• _EXERCISE_
Only the pictures are dropped. Restate each line below word for word.

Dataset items

____________________

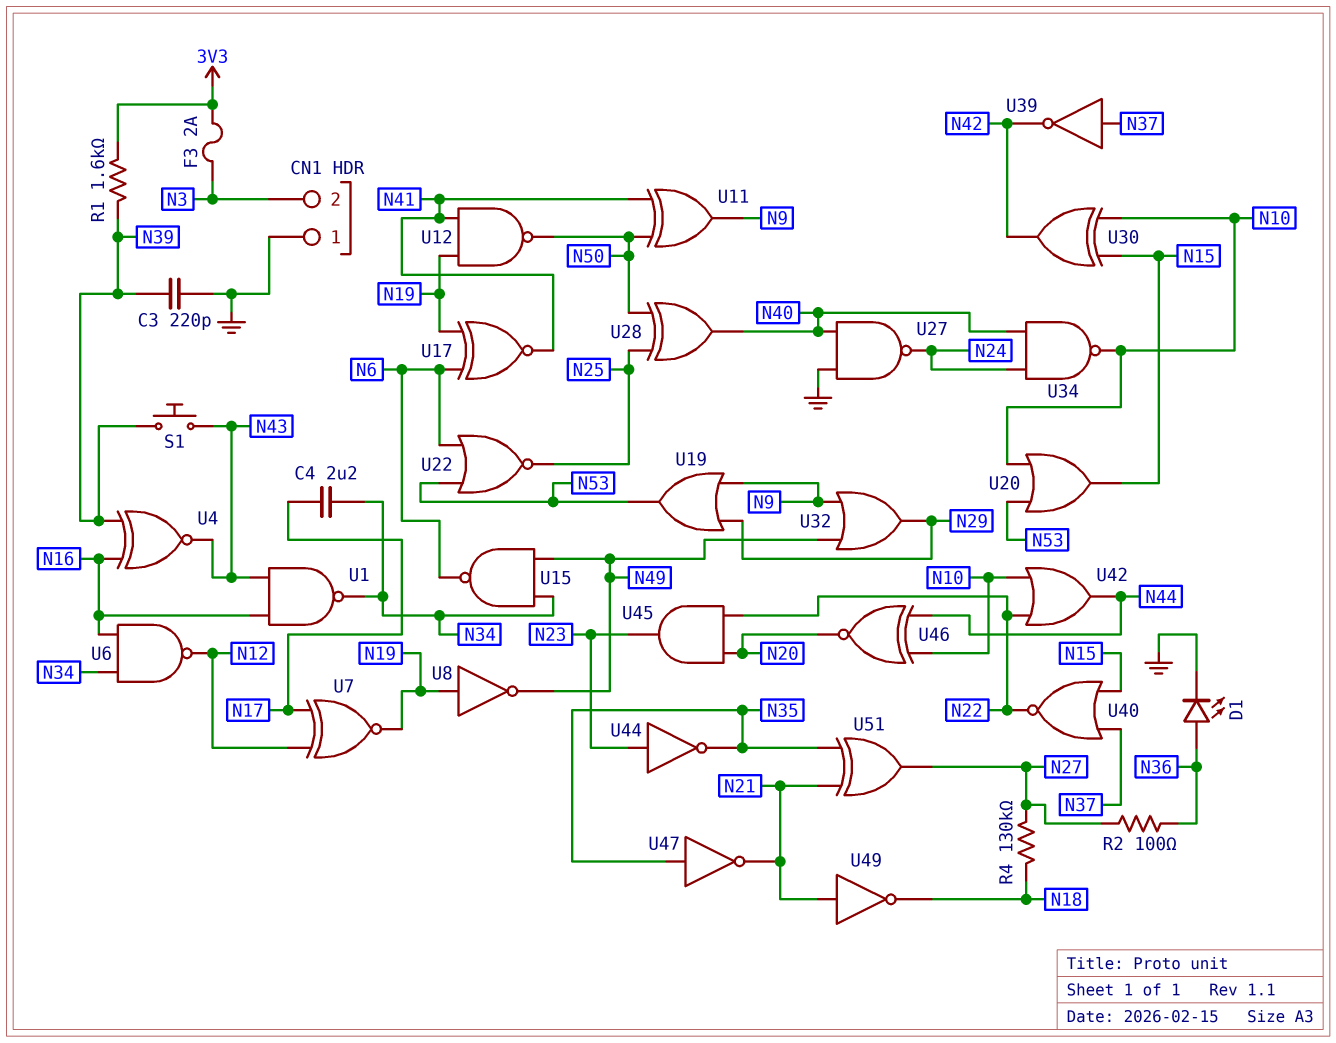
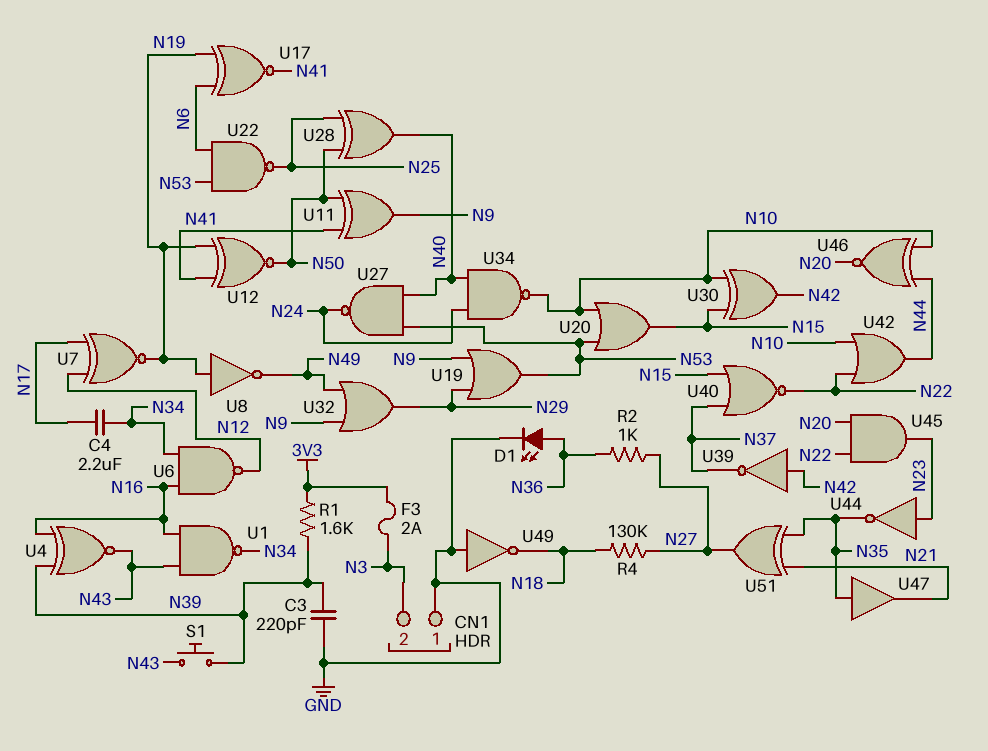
R2: 100 (N27, N36) -> 1k (N27, N36)
U12: NAND (in N19, in N41, out N50) -> XNOR (in N19, in N41, out N50)
U15: NAND (in N34, in N49, out N6) -> none
U22: NOR (in N6, in N53, out N25) -> NAND (in N6, in N53, out N25)
U27: NAND (in GND, in N40, out N24) -> NAND (in N40, in N53, out N24)
U39: NOT (in N37, out N42) -> NOT (in N42, out N37)
U47: NOT (in N35, out N21) -> buffer (in N35, out N21)
U49: NOT (in N21, out N18) -> NOT (in GND, out N18)

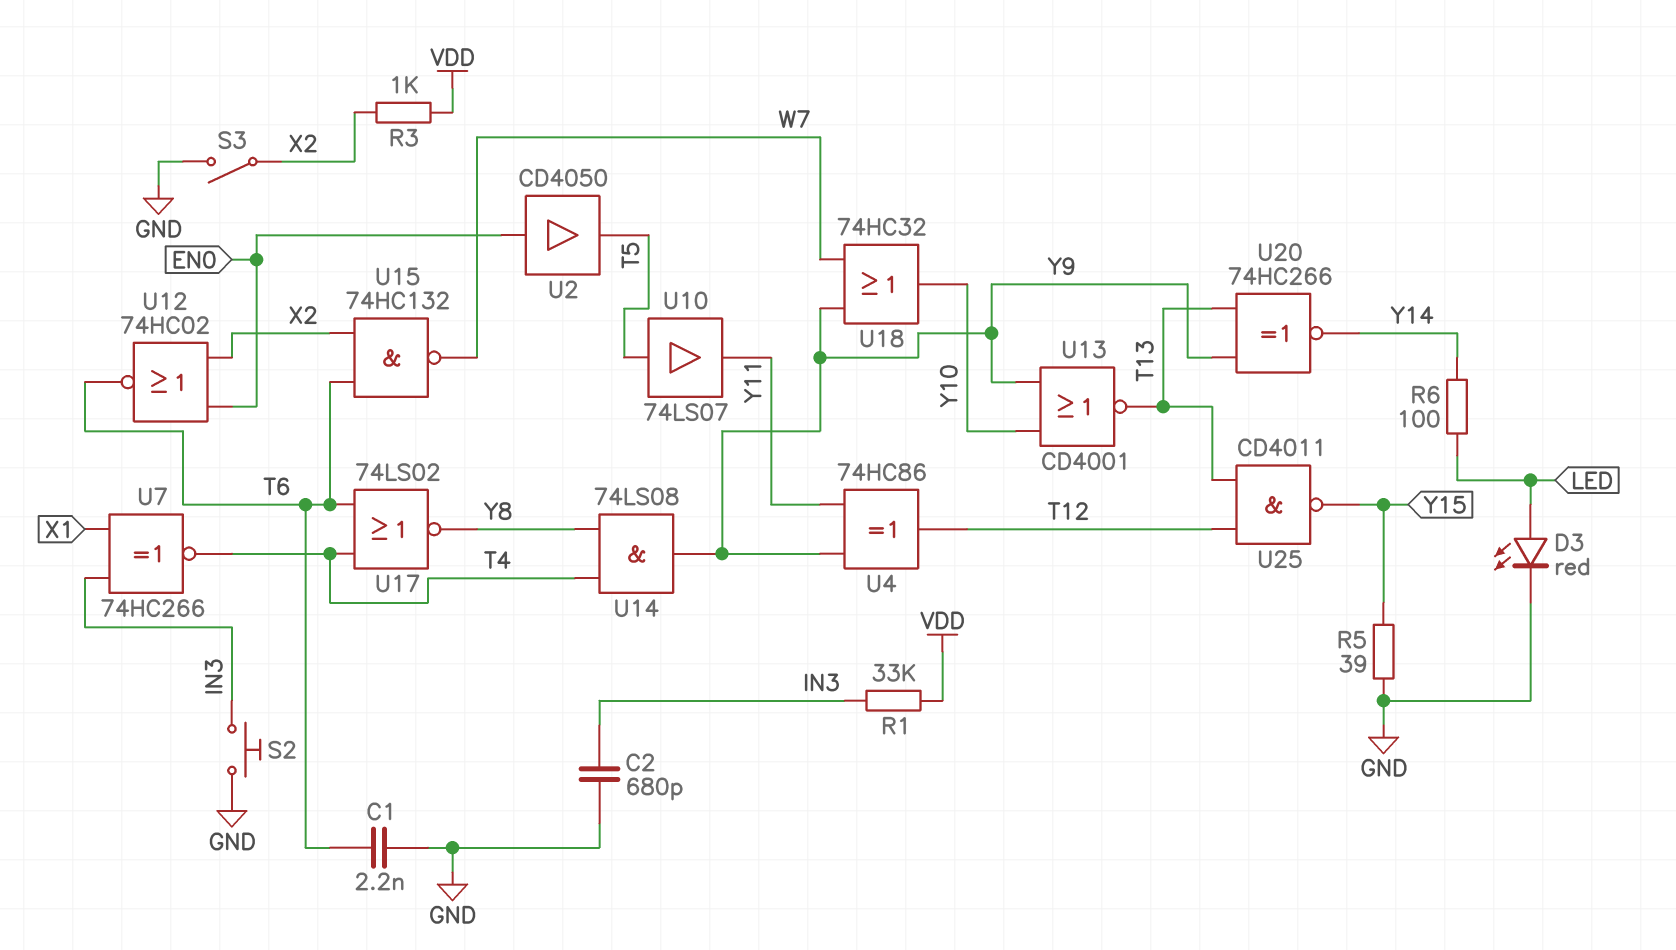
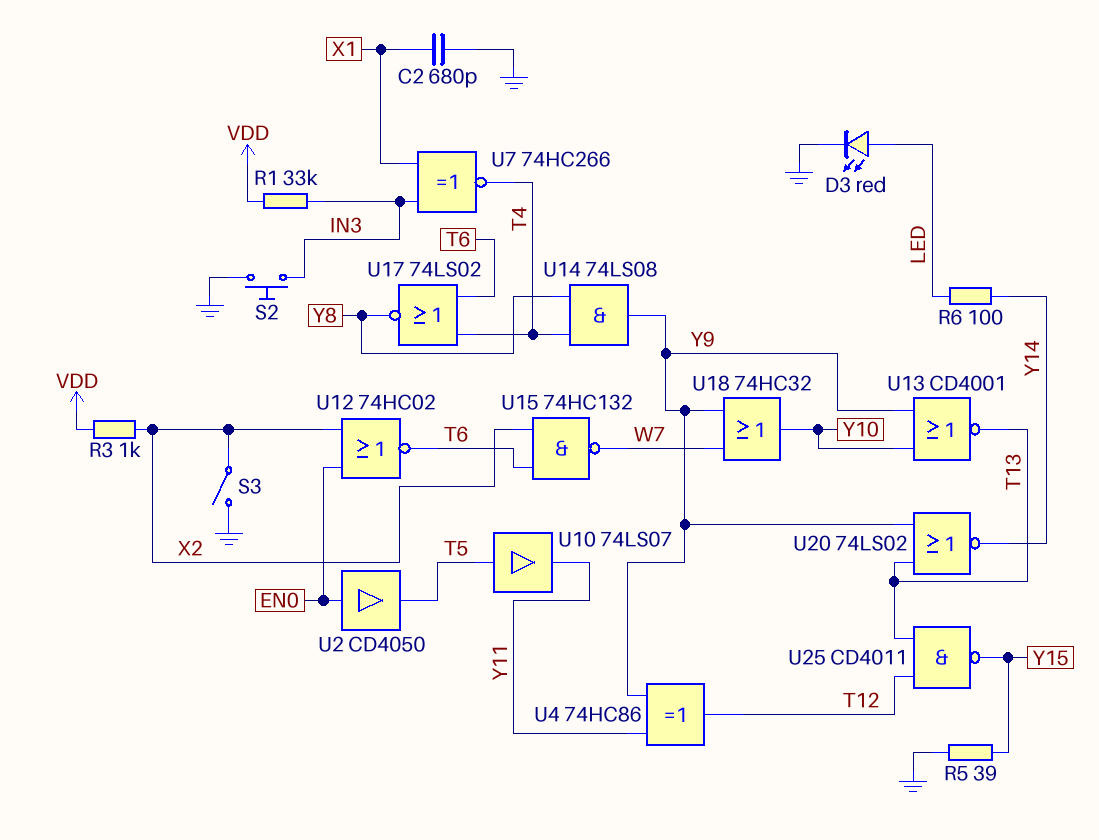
C1: 2.2nF (GND, T6) -> none
C2: 680pF (GND, IN3) -> 680pF (GND, X1)
U20: XNOR 74HC266 (in T13, in Y9, out Y14) -> NOR 74LS02 (in T13, in Y9, out Y14)

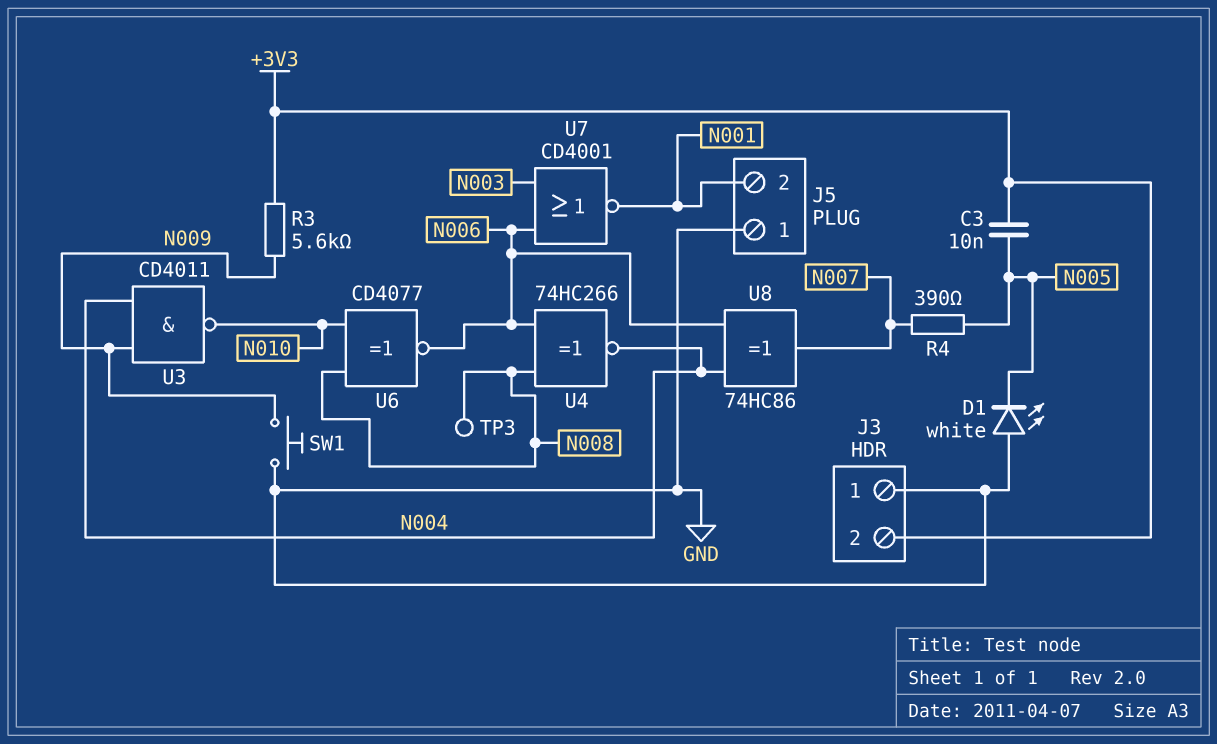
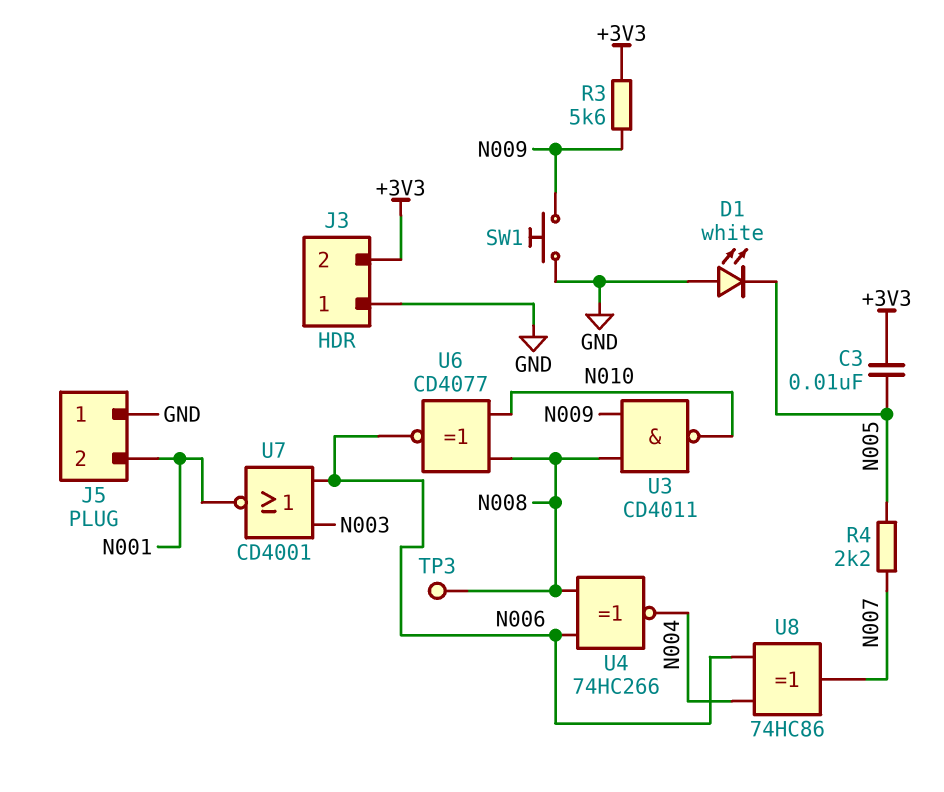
R4: 390 (N005, N007) -> 2.2k (N005, N007)
U3: NAND CD4011 (in N004, in N009, out N010) -> NAND CD4011 (in N008, in N009, out N010)

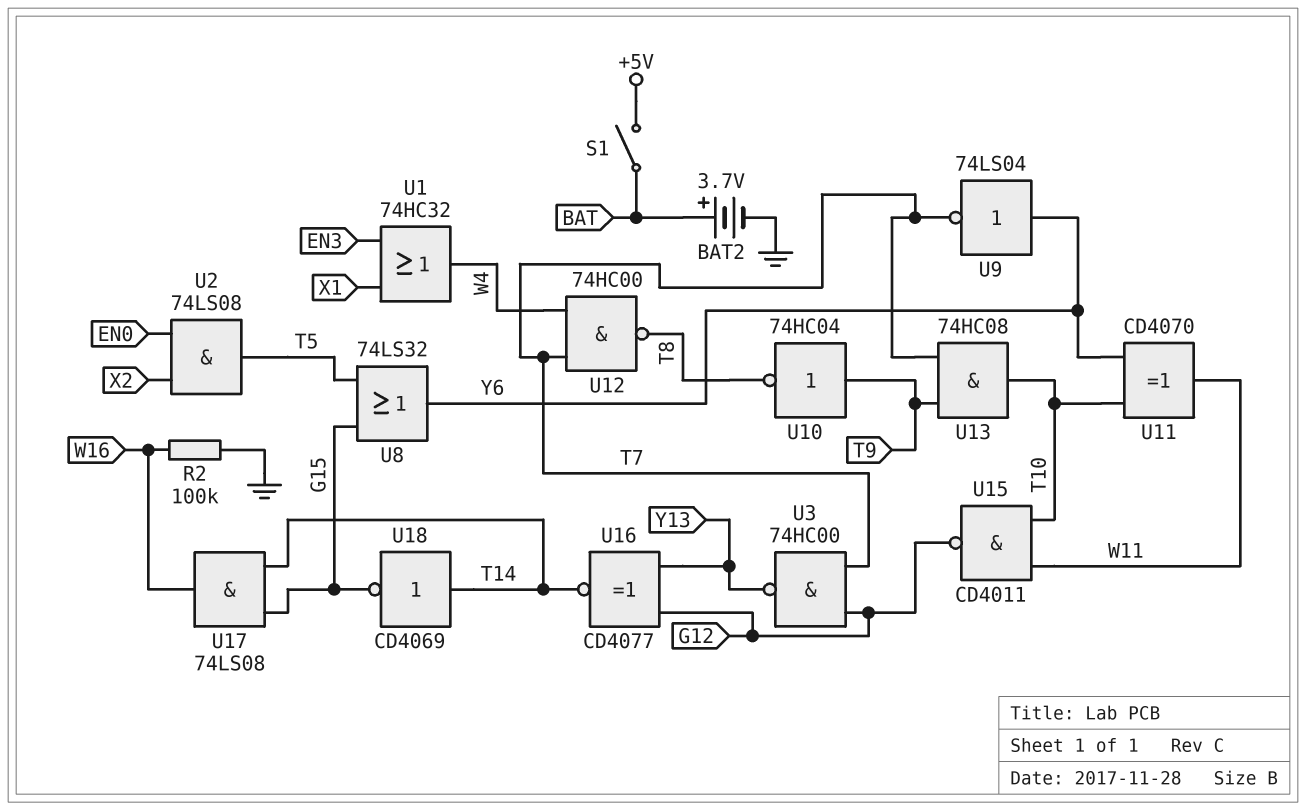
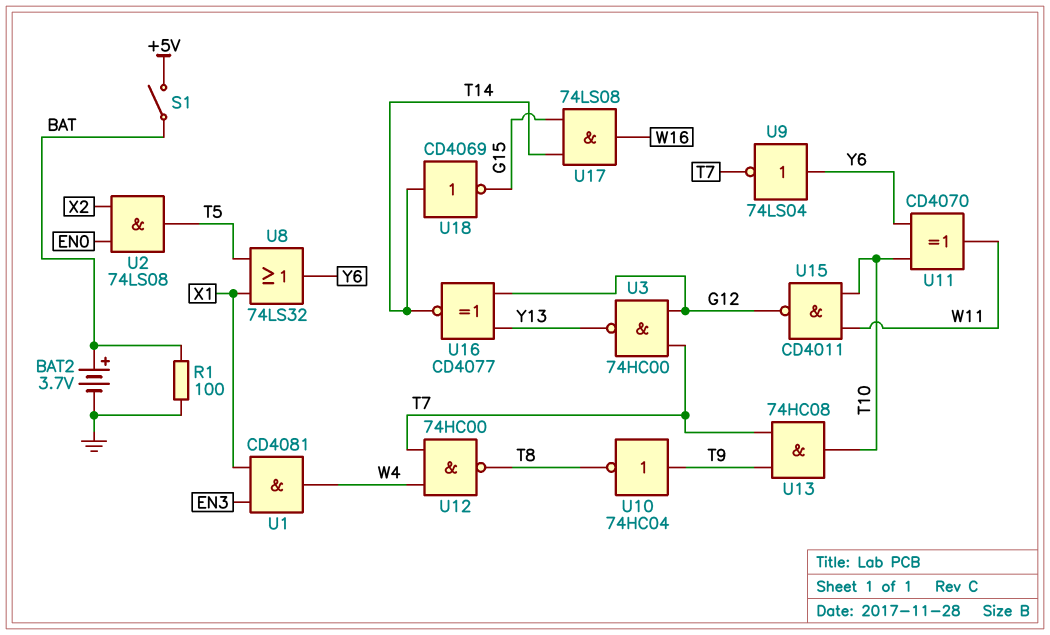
R1: none -> 100 (BAT, GND)
R2: 100k (GND, W16) -> none
U1: OR 74HC32 (in EN3, in X1, out W4) -> AND CD4081 (in EN3, in X1, out W4)
U8: OR 74LS32 (in G15, in T5, out Y6) -> OR 74LS32 (in T5, in X1, out Y6)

____________________

• _WRITTEN RESPONSE_
R2: 100 (N27, N36) -> 1k (N27, N36)
U12: NAND (in N19, in N41, out N50) -> XNOR (in N19, in N41, out N50)
U15: NAND (in N34, in N49, out N6) -> none
U22: NOR (in N6, in N53, out N25) -> NAND (in N6, in N53, out N25)
U27: NAND (in GND, in N40, out N24) -> NAND (in N40, in N53, out N24)
U39: NOT (in N37, out N42) -> NOT (in N42, out N37)
U47: NOT (in N35, out N21) -> buffer (in N35, out N21)
U49: NOT (in N21, out N18) -> NOT (in GND, out N18)

C1: 2.2nF (GND, T6) -> none
C2: 680pF (GND, IN3) -> 680pF (GND, X1)
U20: XNOR 74HC266 (in T13, in Y9, out Y14) -> NOR 74LS02 (in T13, in Y9, out Y14)

R4: 390 (N005, N007) -> 2.2k (N005, N007)
U3: NAND CD4011 (in N004, in N009, out N010) -> NAND CD4011 (in N008, in N009, out N010)

R1: none -> 100 (BAT, GND)
R2: 100k (GND, W16) -> none
U1: OR 74HC32 (in EN3, in X1, out W4) -> AND CD4081 (in EN3, in X1, out W4)
U8: OR 74LS32 (in G15, in T5, out Y6) -> OR 74LS32 (in T5, in X1, out Y6)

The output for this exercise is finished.